● **Required work**: Identify each line below containing the string "trolley" and copy it.

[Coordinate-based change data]

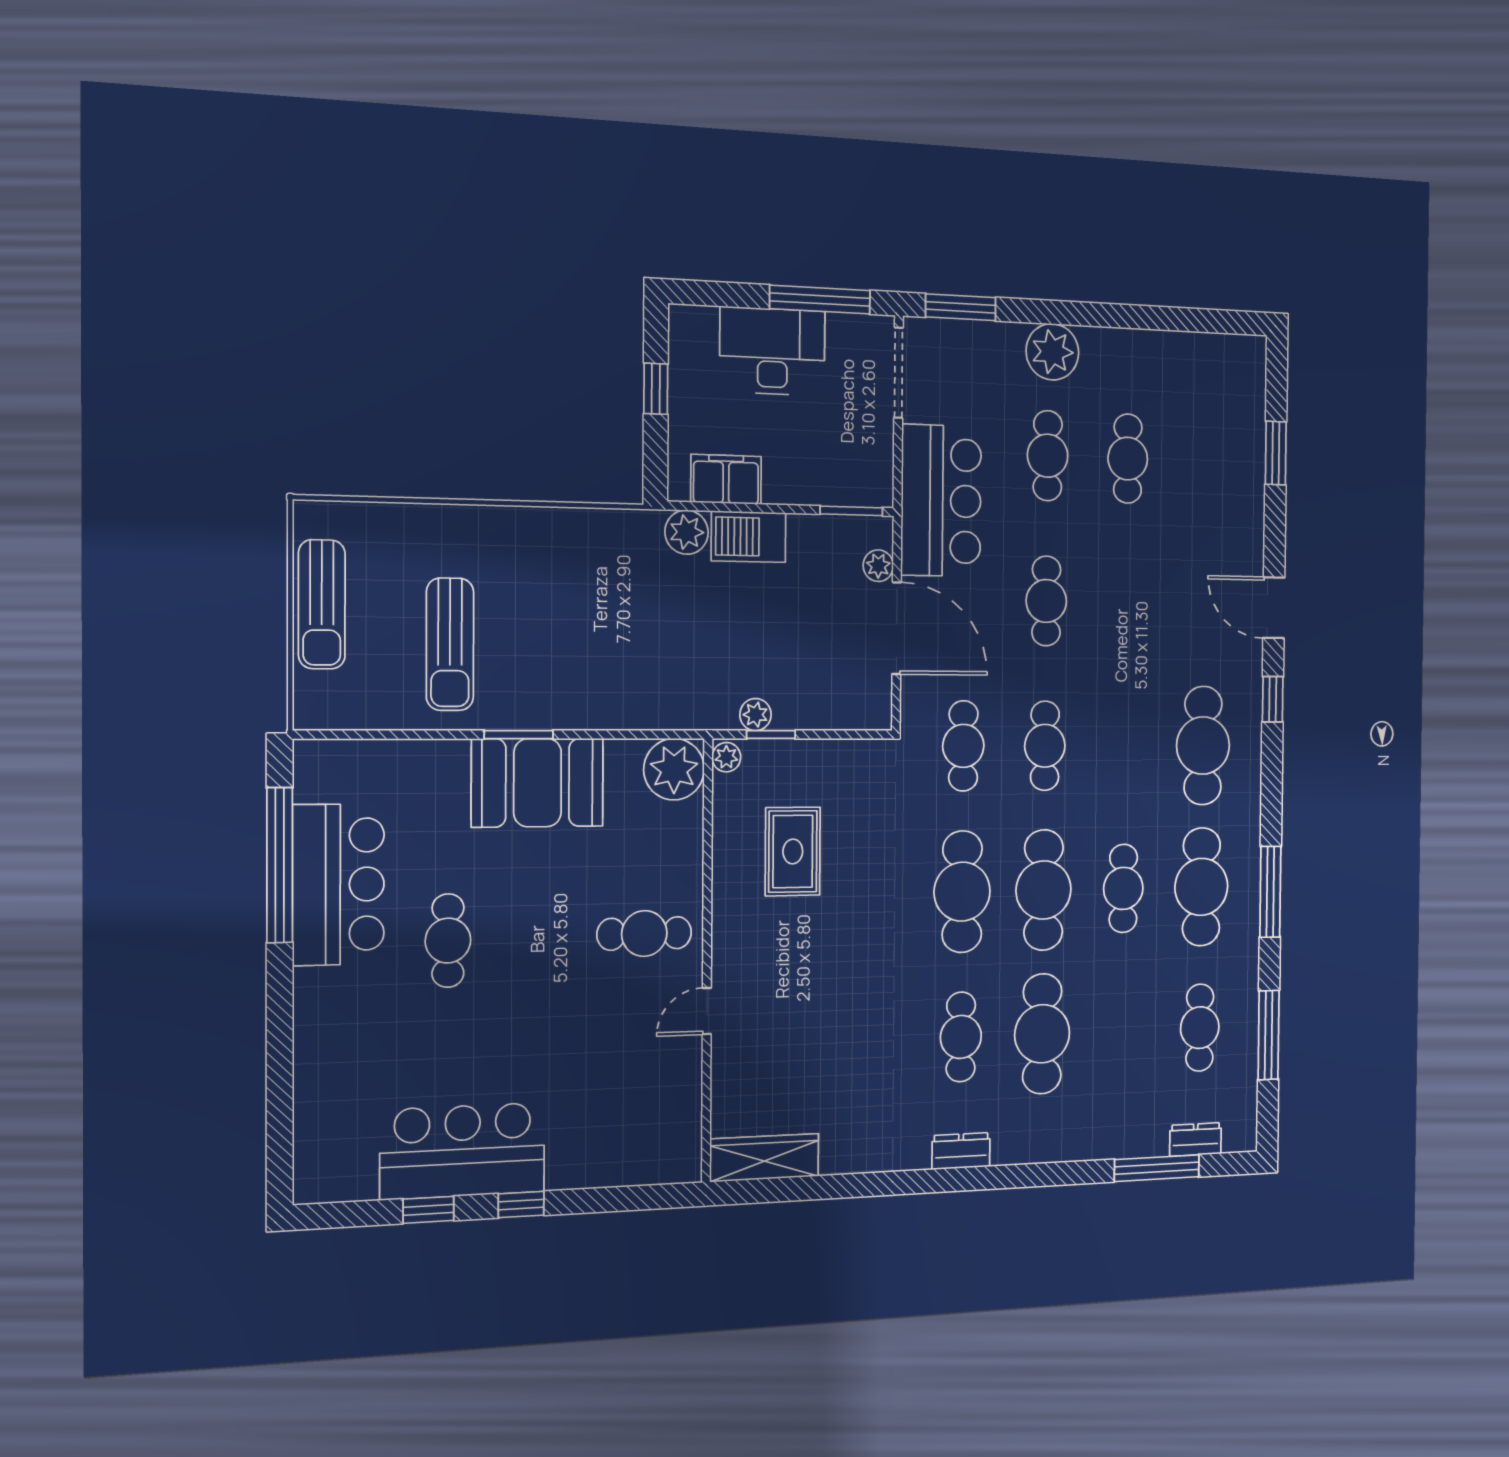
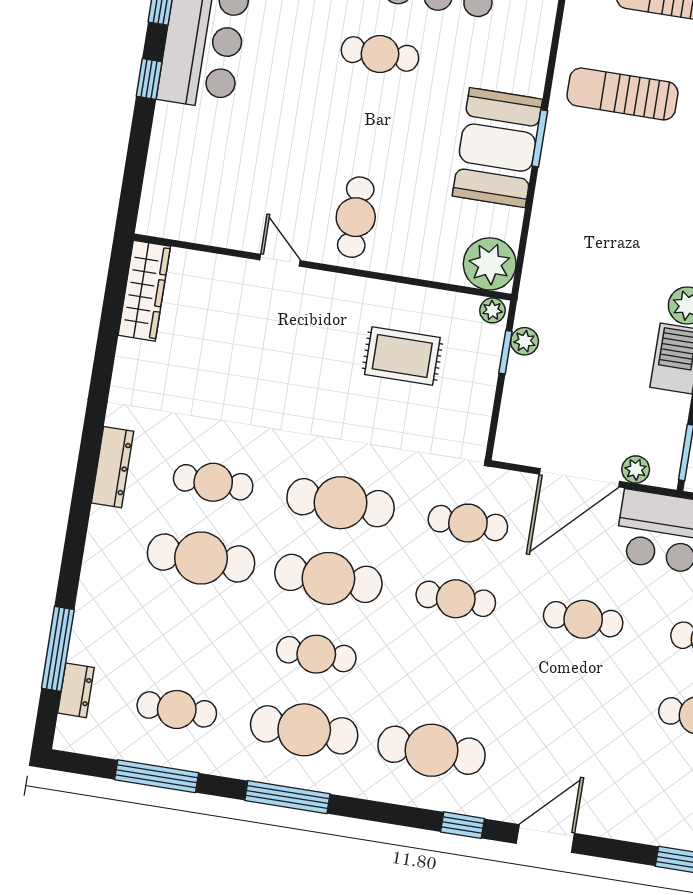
dresser: (961, 1151) -> (113, 467), width x1.44

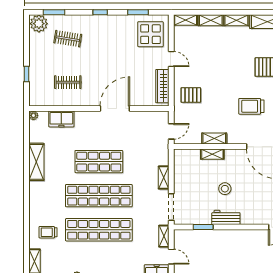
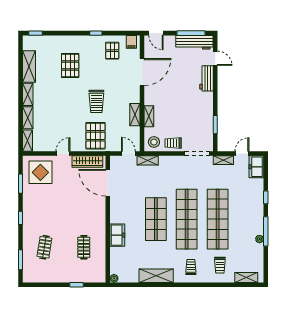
plant: (39, 24) -> (31, 274), removed
pallet: (191, 95) -> (96, 136), width x1.50, depth x1.42
trolley: (251, 106) -> (96, 101), moved
door: (115, 108) -> (108, 183), moved
freezer: (61, 119) -> (117, 235), moved
shelving: (164, 178) -> (148, 160), moved
trolley: (183, 181) -> (173, 143), added
stool: (225, 189) -> (154, 142), moved
trolley: (46, 200) -> (191, 267), added
workbench: (226, 217) -> (206, 78), moved

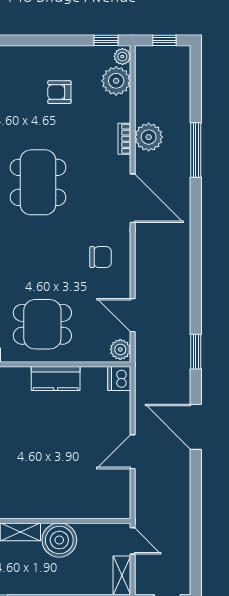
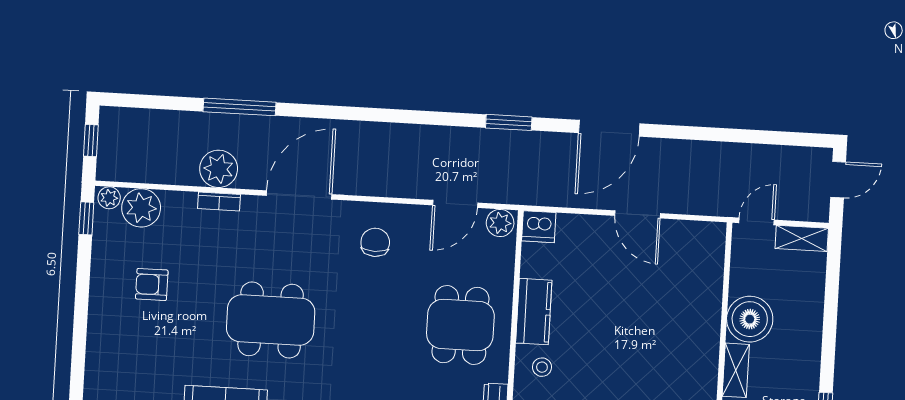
armchair: (59, 92) -> (152, 284), turned 90
stool: (15, 387) -> (542, 367), added

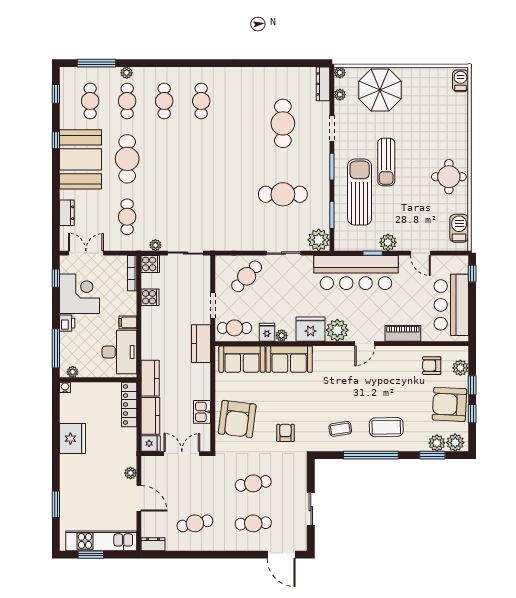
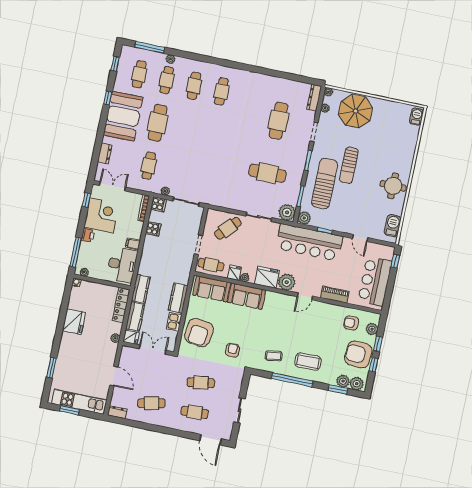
plant: (388, 242) -> (304, 218), moved
kitchen counter: (201, 344) -> (178, 298), moved
plant: (131, 473) -> (115, 338), moved

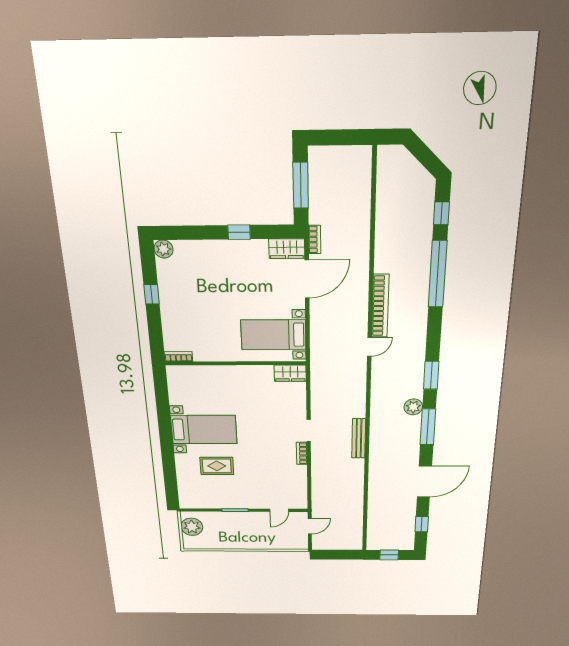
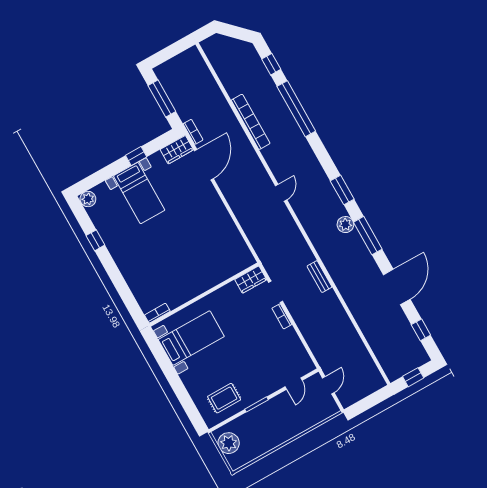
bookcase: (380, 306) -> (251, 122), moved
bed with nightstands: (273, 335) -> (139, 193), moved, turned -90
bookcase: (178, 357) -> (157, 313), moved
wall: (235, 363) -> (204, 295), moved
wardrobe: (290, 373) -> (251, 280), moved
bench: (359, 438) -> (320, 277), width x0.73
rug: (217, 466) -> (224, 398), moved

● **Reply to the exercise**:
trolley: (251, 106) -> (96, 101), moved
trolley: (183, 181) -> (173, 143), added
trolley: (46, 200) -> (191, 267), added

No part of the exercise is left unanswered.